> _What you should do_: Return exactly the lines of the records below, starting at the line that contains "(171, 329) = (388, 540): white" and ending at the line that contains "(352, 301) = (529, 394): brown", with both of those lines kept.

> _Data excerpts_:
==============================
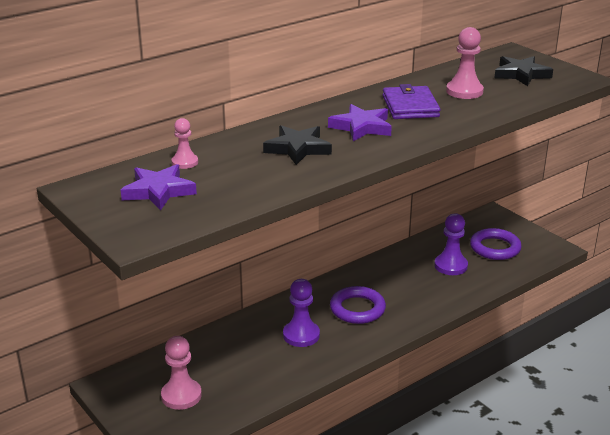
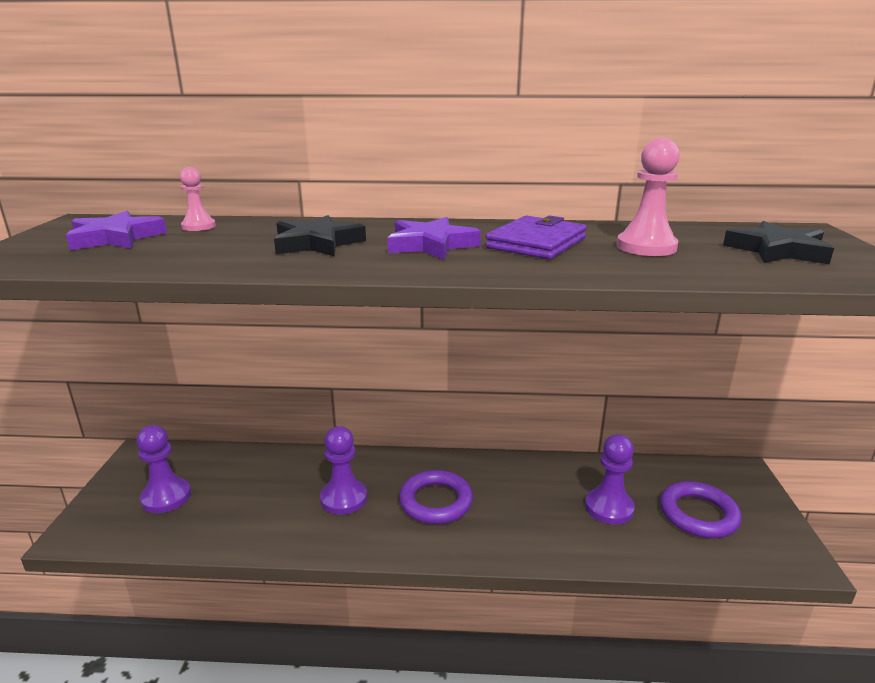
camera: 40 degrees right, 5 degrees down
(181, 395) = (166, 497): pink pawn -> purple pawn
==============================
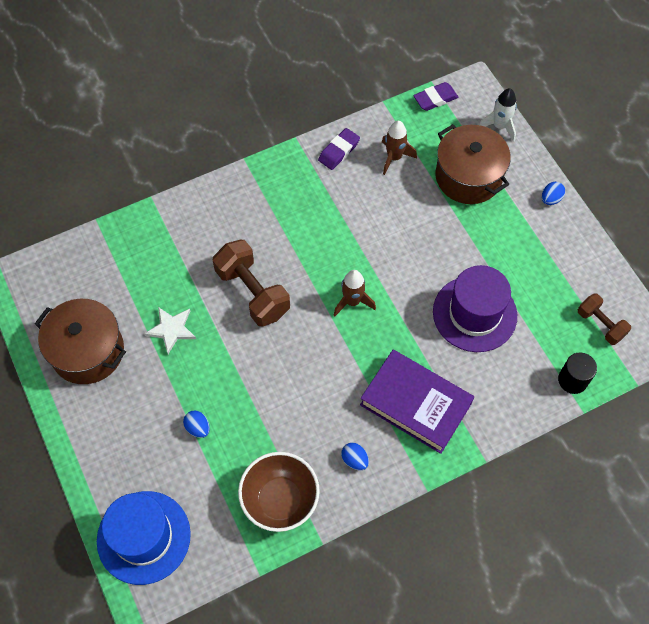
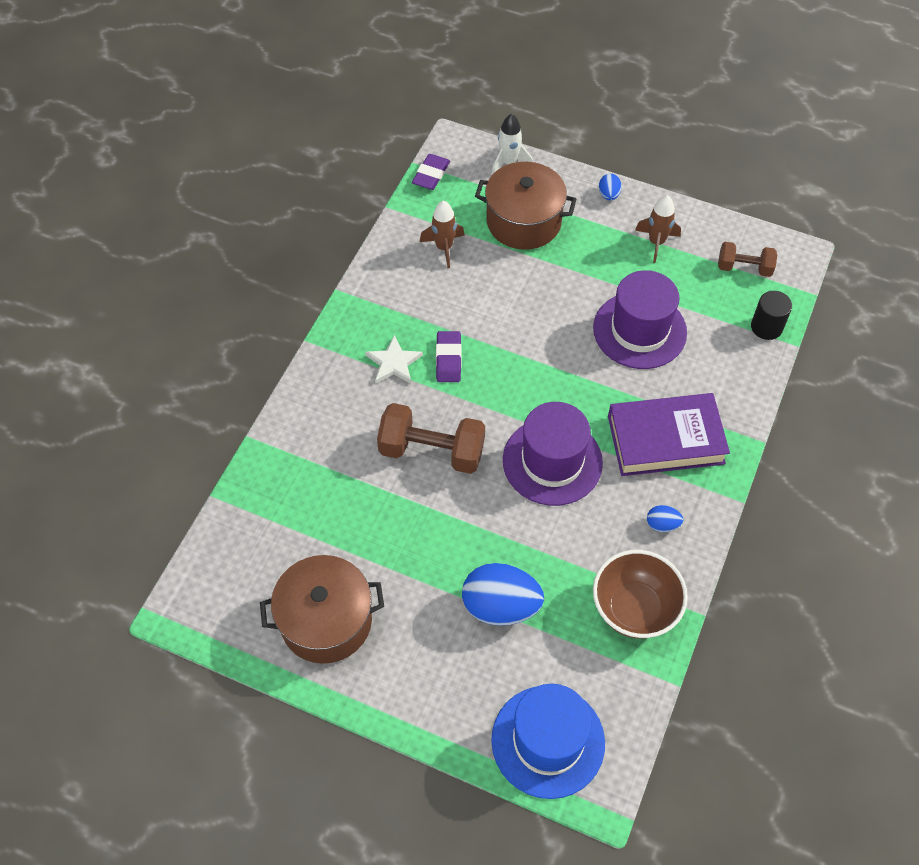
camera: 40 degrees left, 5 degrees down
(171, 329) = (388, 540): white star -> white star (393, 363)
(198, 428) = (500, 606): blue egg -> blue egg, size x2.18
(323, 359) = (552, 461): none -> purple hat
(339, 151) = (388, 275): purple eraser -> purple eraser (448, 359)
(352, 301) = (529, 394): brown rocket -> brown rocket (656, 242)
==============================
> _Exercise result_:
(171, 329) = (388, 540): white star -> white star (393, 363)
(198, 428) = (500, 606): blue egg -> blue egg, size x2.18
(323, 359) = (552, 461): none -> purple hat
(339, 151) = (388, 275): purple eraser -> purple eraser (448, 359)
(352, 301) = (529, 394): brown rocket -> brown rocket (656, 242)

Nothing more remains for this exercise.